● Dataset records

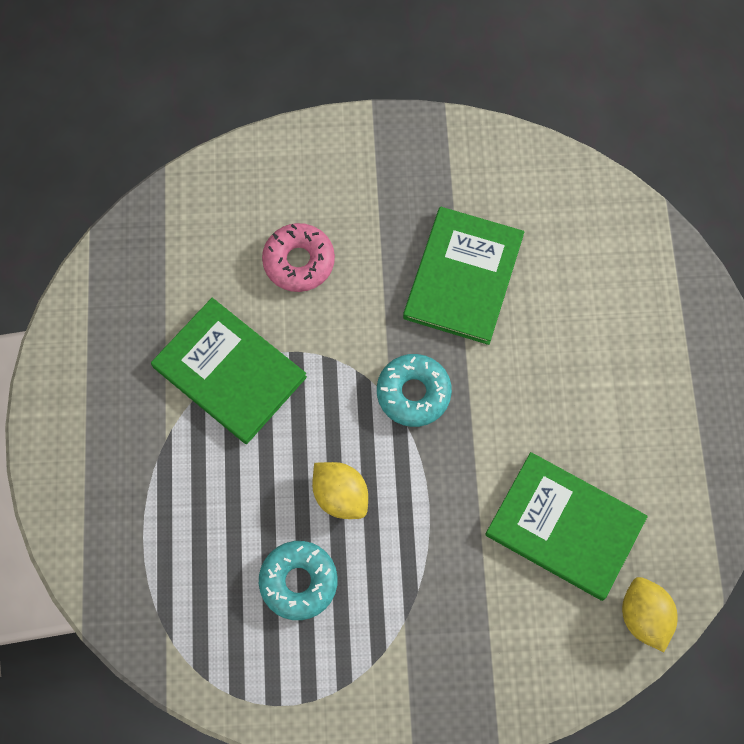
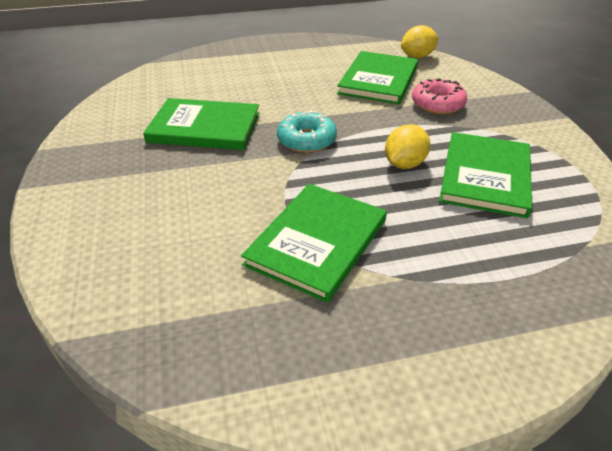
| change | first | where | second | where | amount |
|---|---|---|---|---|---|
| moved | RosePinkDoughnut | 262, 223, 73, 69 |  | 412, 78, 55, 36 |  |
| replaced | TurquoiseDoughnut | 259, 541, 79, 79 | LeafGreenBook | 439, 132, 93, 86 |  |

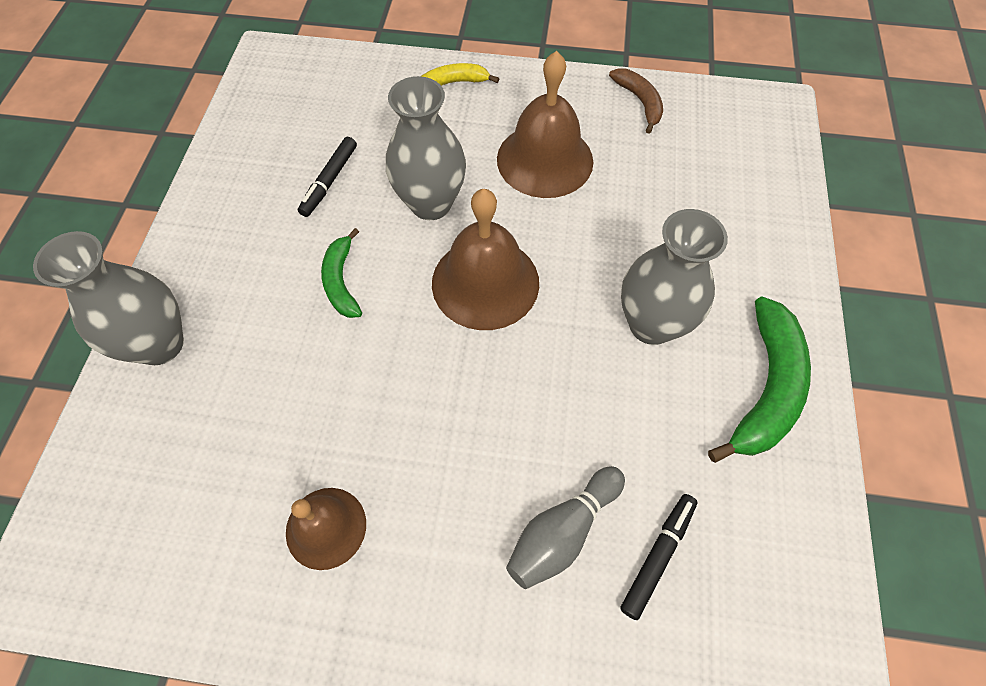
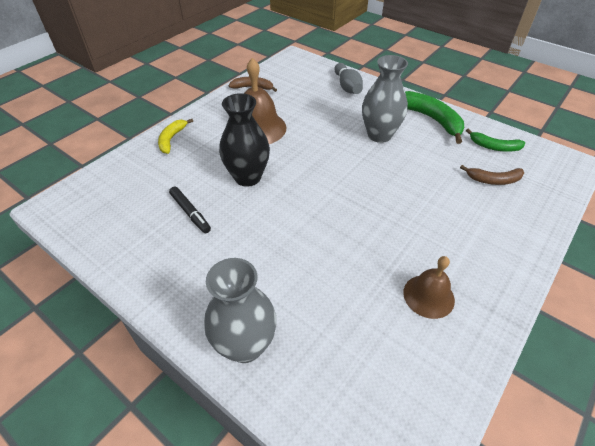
| change | first | where | second | where | amount |
|---|---|---|---|---|---|
| removed | DarkBrownBell | 432, 189, 107, 141 |  |  |  |
| moved | LeafGreenBanana | 321, 228, 41, 90 |  | 466, 129, 59, 23 |  |
| moved | GrayTenpin | 506, 466, 119, 123 |  | 334, 63, 29, 31 |  |
| replaced | EbonyMarker | 620, 494, 78, 126 | DarkBrownBanana | 460, 165, 64, 20 |  |
| recoloured | GrayTallVase | 386, 76, 80, 144 | EbonyTallVase | 219, 93, 51, 94 |  |

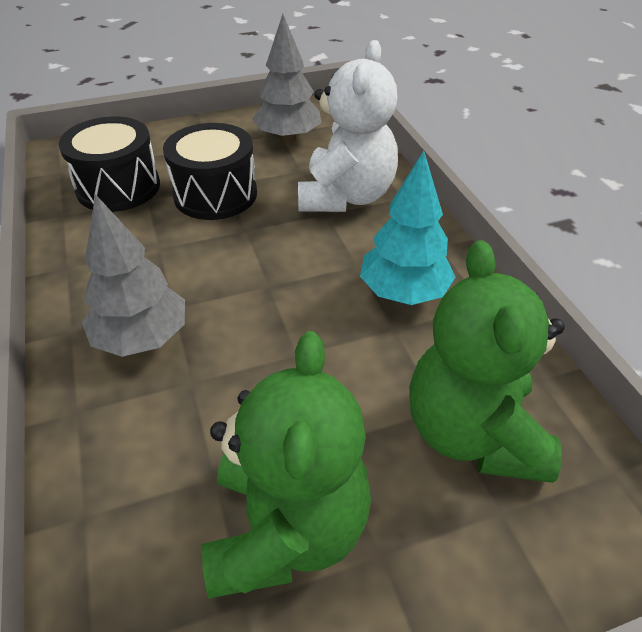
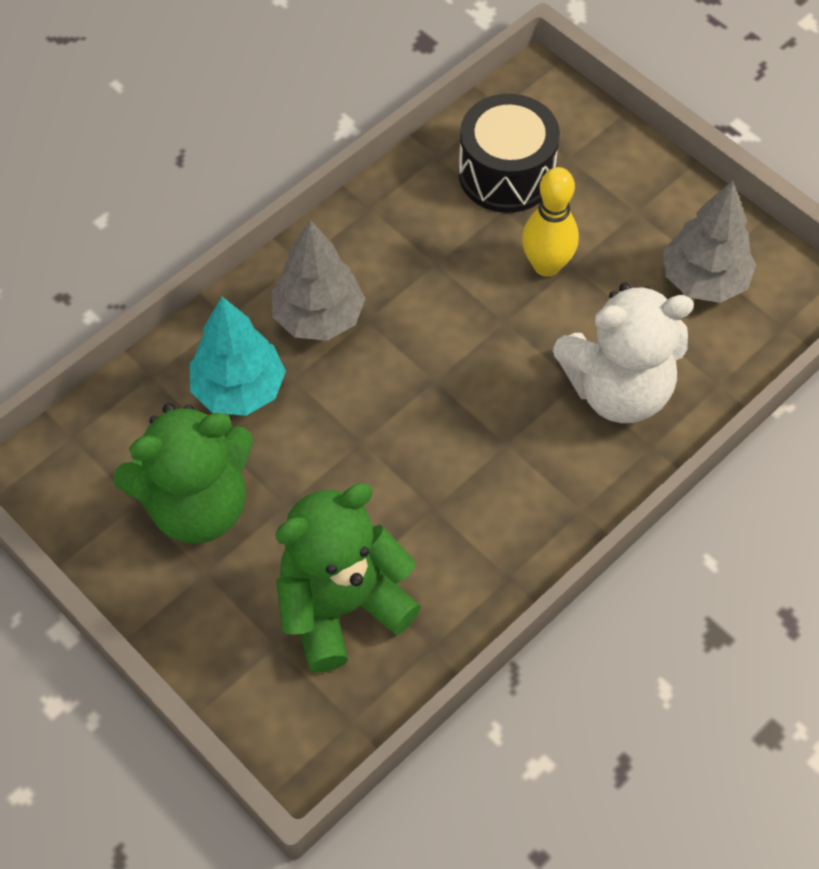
| change | first | where | second | where | amount |
|---|---|---|---|---|---|
| moved | TurquoiseToyTree | 360, 151, 95, 154 |  | 190, 297, 96, 119 |  |
| replaced | EbonyToyDrum | 163, 123, 94, 97 | YellowTenpin | 522, 167, 57, 110 |  |

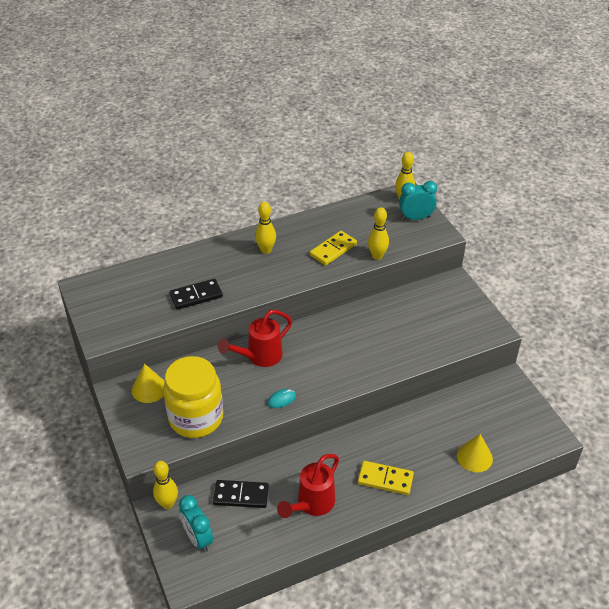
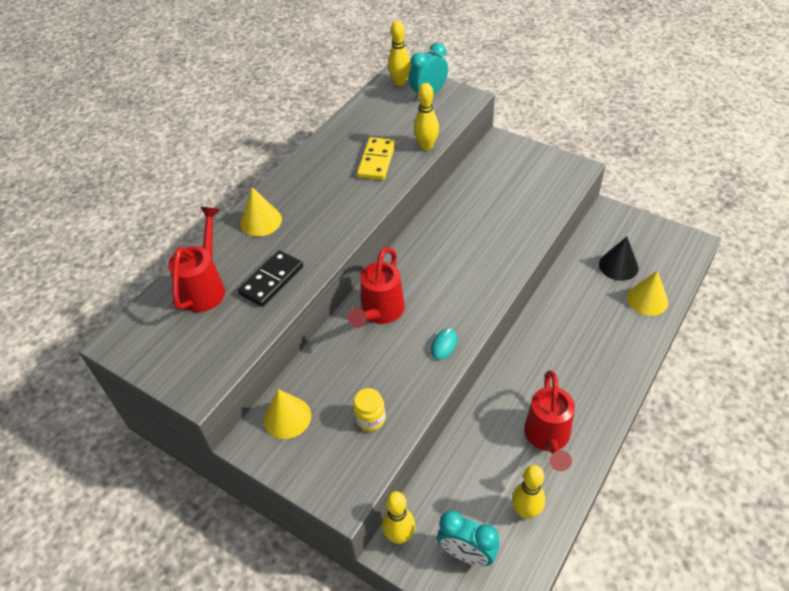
| change | first | where | second | where | amount |
|---|---|---|---|---|---|
| removed | EbonyDominoPiece | 213, 480, 56, 28 |  |  |  |
| removed | YellowDominoPiece | 358, 461, 56, 34 |  |  |  |
| added |  |  | RedWateringPot | 168, 207, 57, 105 |  |
| added |  |  | YellowCone | 240, 187, 42, 50 |  |
| added |  |  | EbonyCone | 599, 237, 40, 44 |  |
| moved | YellowTenpin | 255, 202, 21, 52 |  | 512, 465, 33, 54 |  |
| resized | YellowPreserveJar | 163, 356, 60, 82 |  | 353, 388, 33, 43 | x0.41 |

● Directions for this task
Nothing but the pictures should be left out when the records are retyped exactly.

● Task solution
| change | first | where | second | where | amount |
|---|---|---|---|---|---|
| moved | RosePinkDoughnut | 262, 223, 73, 69 |  | 412, 78, 55, 36 |  |
| replaced | TurquoiseDoughnut | 259, 541, 79, 79 | LeafGreenBook | 439, 132, 93, 86 |  |

| change | first | where | second | where | amount |
|---|---|---|---|---|---|
| removed | DarkBrownBell | 432, 189, 107, 141 |  |  |  |
| moved | LeafGreenBanana | 321, 228, 41, 90 |  | 466, 129, 59, 23 |  |
| moved | GrayTenpin | 506, 466, 119, 123 |  | 334, 63, 29, 31 |  |
| replaced | EbonyMarker | 620, 494, 78, 126 | DarkBrownBanana | 460, 165, 64, 20 |  |
| recoloured | GrayTallVase | 386, 76, 80, 144 | EbonyTallVase | 219, 93, 51, 94 |  |

| change | first | where | second | where | amount |
|---|---|---|---|---|---|
| moved | TurquoiseToyTree | 360, 151, 95, 154 |  | 190, 297, 96, 119 |  |
| replaced | EbonyToyDrum | 163, 123, 94, 97 | YellowTenpin | 522, 167, 57, 110 |  |

| change | first | where | second | where | amount |
|---|---|---|---|---|---|
| removed | EbonyDominoPiece | 213, 480, 56, 28 |  |  |  |
| removed | YellowDominoPiece | 358, 461, 56, 34 |  |  |  |
| added |  |  | RedWateringPot | 168, 207, 57, 105 |  |
| added |  |  | YellowCone | 240, 187, 42, 50 |  |
| added |  |  | EbonyCone | 599, 237, 40, 44 |  |
| moved | YellowTenpin | 255, 202, 21, 52 |  | 512, 465, 33, 54 |  |
| resized | YellowPreserveJar | 163, 356, 60, 82 |  | 353, 388, 33, 43 | x0.41 |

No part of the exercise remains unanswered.